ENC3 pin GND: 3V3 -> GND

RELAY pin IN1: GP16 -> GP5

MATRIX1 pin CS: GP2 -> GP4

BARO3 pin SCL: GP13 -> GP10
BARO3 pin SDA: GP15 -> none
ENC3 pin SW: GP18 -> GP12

+ + + +

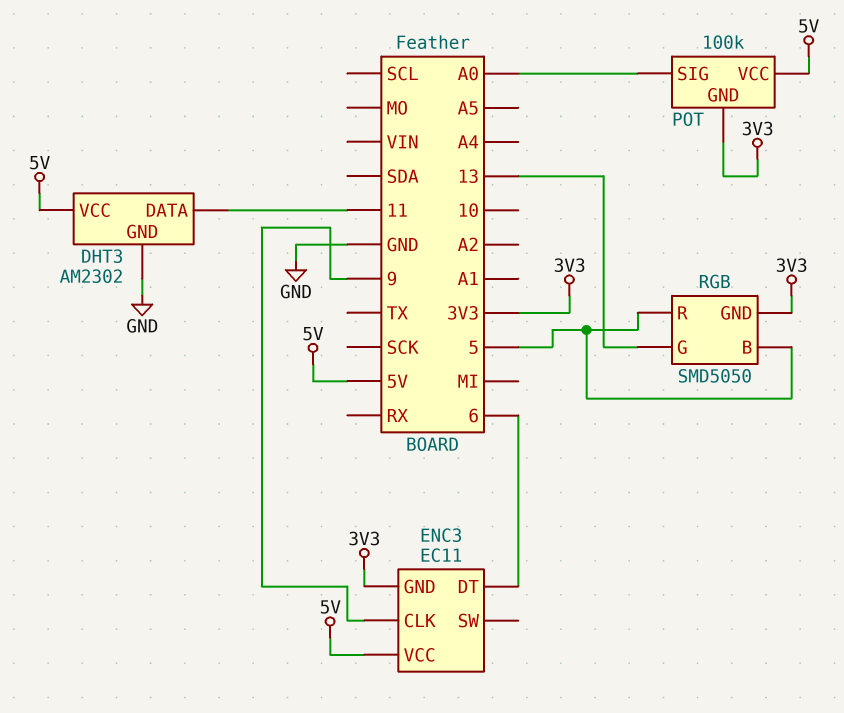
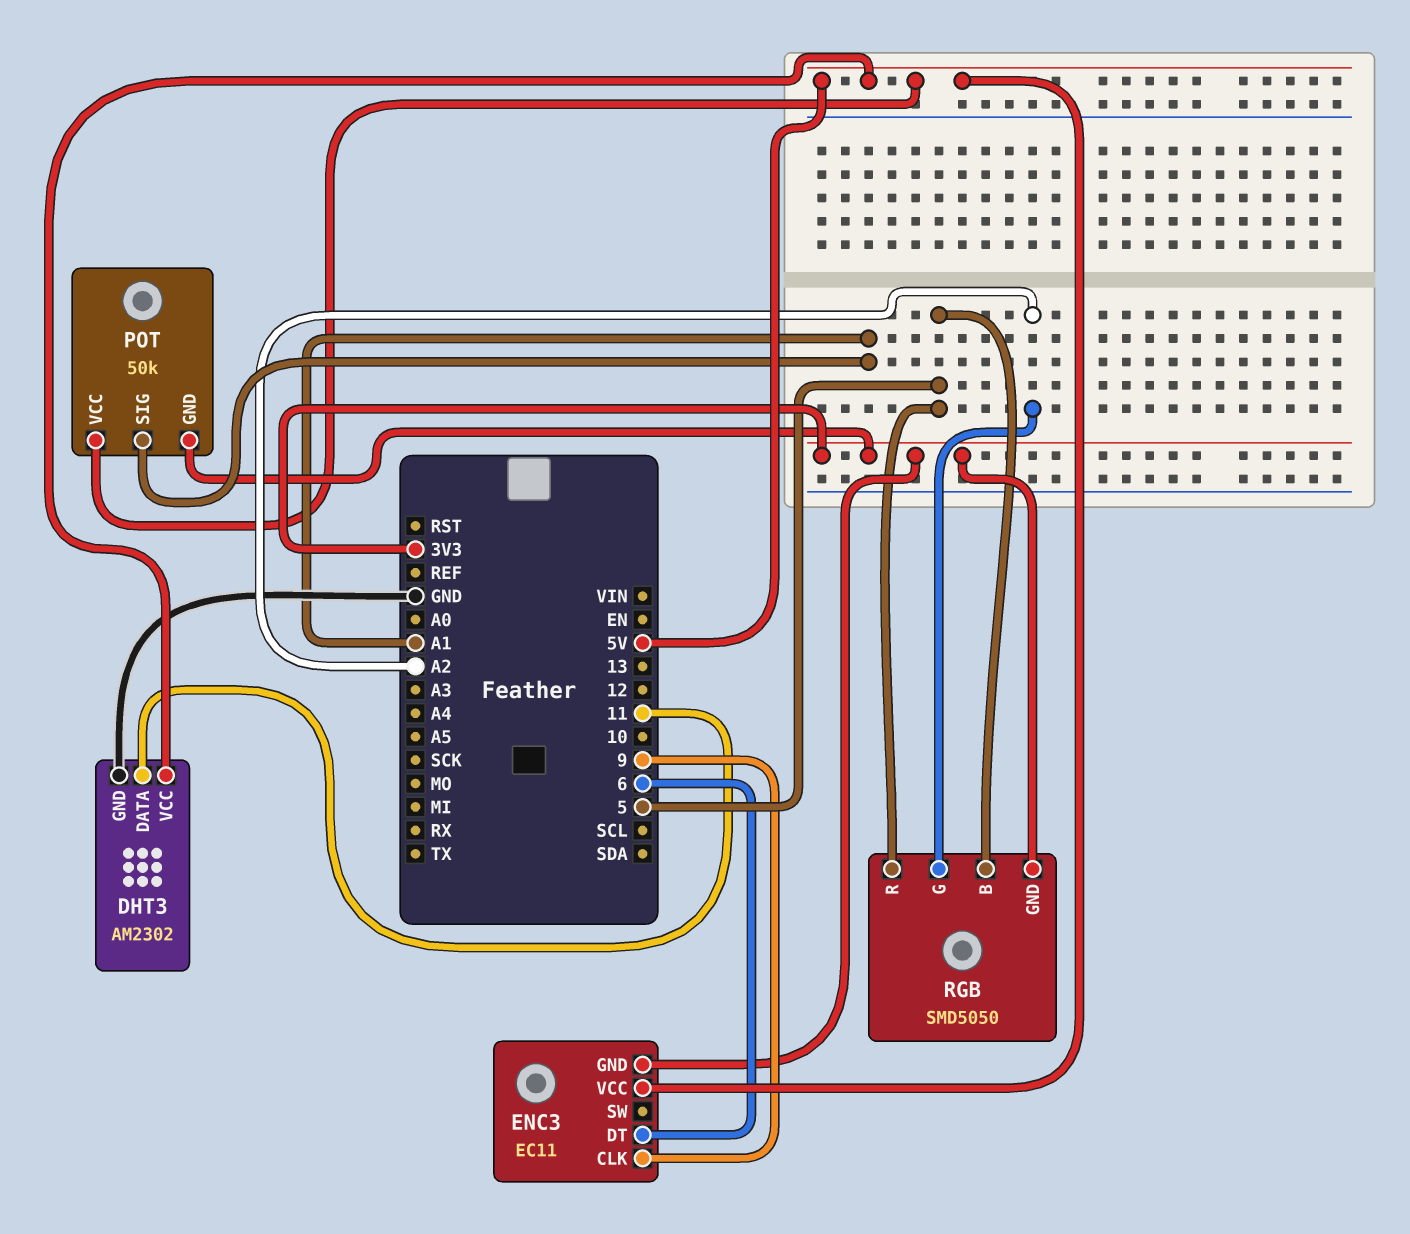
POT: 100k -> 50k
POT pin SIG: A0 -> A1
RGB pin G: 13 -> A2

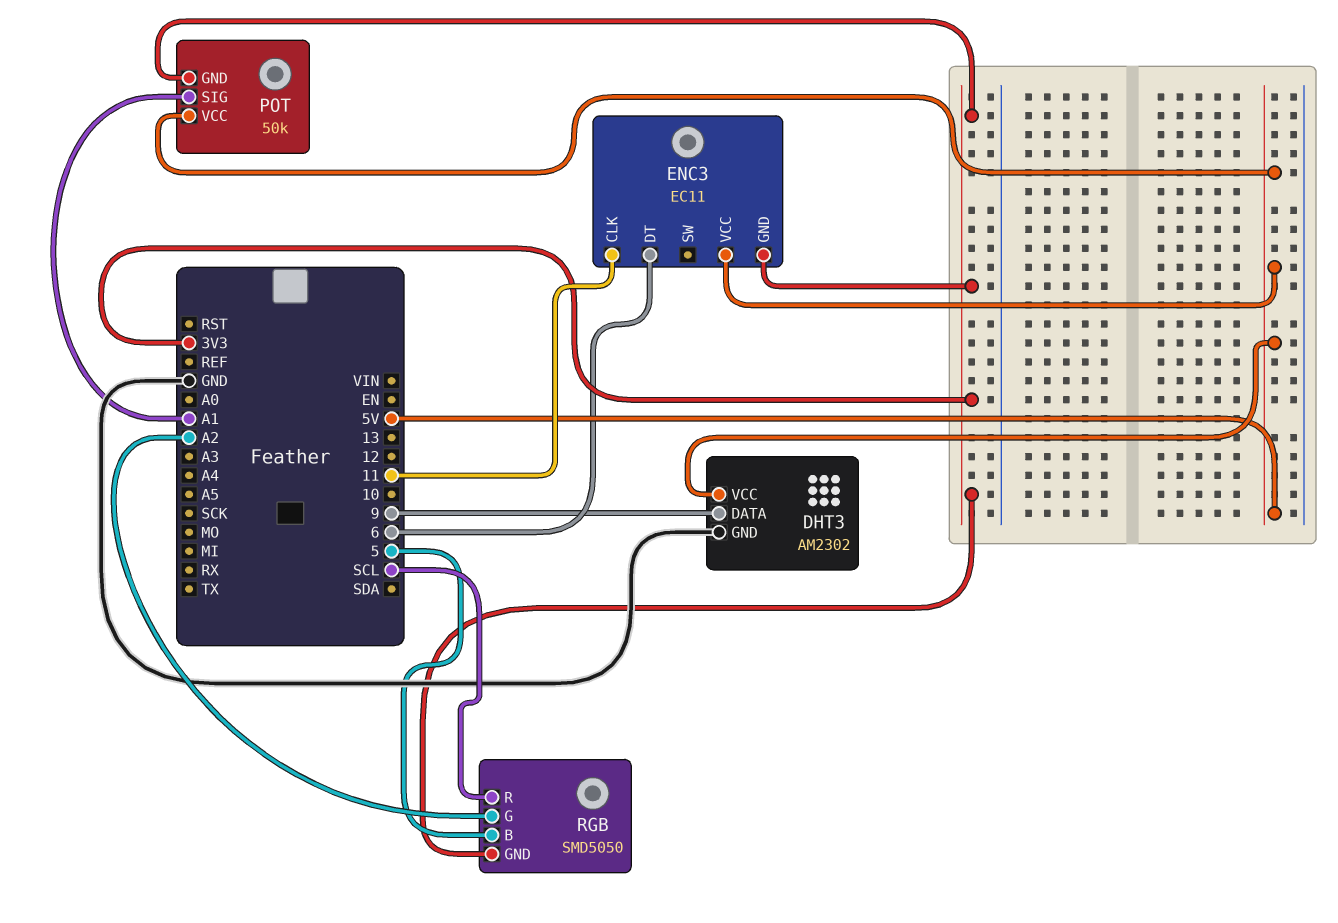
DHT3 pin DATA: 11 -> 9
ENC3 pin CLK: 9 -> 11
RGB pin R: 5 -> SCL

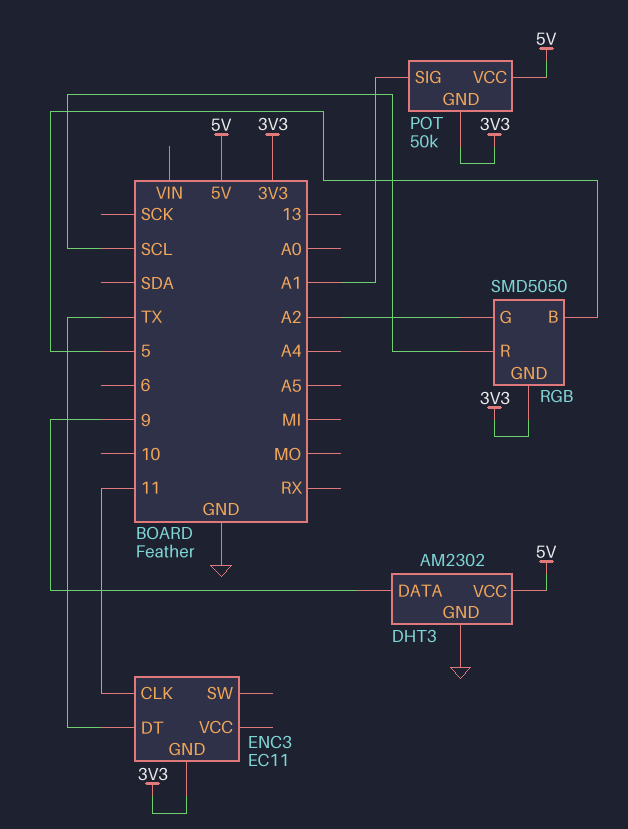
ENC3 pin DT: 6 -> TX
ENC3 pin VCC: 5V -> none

+ + + +

TASK TO CARRY OUT
All lines with the word "none" should be copied from the material above.

COMPLETED EXERCISE
BARO3 pin SDA: GP15 -> none
ENC3 pin VCC: 5V -> none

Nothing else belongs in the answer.